Source data
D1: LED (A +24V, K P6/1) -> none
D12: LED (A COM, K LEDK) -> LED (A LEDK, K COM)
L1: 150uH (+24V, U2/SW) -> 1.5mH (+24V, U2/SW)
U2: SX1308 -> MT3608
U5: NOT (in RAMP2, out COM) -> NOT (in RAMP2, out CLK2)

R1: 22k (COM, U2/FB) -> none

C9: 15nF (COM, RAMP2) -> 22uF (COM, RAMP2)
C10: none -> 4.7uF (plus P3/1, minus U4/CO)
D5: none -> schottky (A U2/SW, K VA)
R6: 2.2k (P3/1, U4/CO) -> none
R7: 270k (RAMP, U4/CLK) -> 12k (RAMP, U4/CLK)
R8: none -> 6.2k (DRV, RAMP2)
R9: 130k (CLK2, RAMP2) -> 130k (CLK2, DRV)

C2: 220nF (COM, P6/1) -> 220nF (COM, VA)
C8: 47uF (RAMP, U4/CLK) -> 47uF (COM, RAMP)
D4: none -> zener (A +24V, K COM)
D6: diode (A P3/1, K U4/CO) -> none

REQUIRED ACTION → All lines from the one containing "D12: LED (A" to the last line above should be reproduced exactly, and no other lines should be given.

TASK OUTPUT →
D12: LED (A COM, K LEDK) -> LED (A LEDK, K COM)
L1: 150uH (+24V, U2/SW) -> 1.5mH (+24V, U2/SW)
U2: SX1308 -> MT3608
U5: NOT (in RAMP2, out COM) -> NOT (in RAMP2, out CLK2)

R1: 22k (COM, U2/FB) -> none

C9: 15nF (COM, RAMP2) -> 22uF (COM, RAMP2)
C10: none -> 4.7uF (plus P3/1, minus U4/CO)
D5: none -> schottky (A U2/SW, K VA)
R6: 2.2k (P3/1, U4/CO) -> none
R7: 270k (RAMP, U4/CLK) -> 12k (RAMP, U4/CLK)
R8: none -> 6.2k (DRV, RAMP2)
R9: 130k (CLK2, RAMP2) -> 130k (CLK2, DRV)

C2: 220nF (COM, P6/1) -> 220nF (COM, VA)
C8: 47uF (RAMP, U4/CLK) -> 47uF (COM, RAMP)
D4: none -> zener (A +24V, K COM)
D6: diode (A P3/1, K U4/CO) -> none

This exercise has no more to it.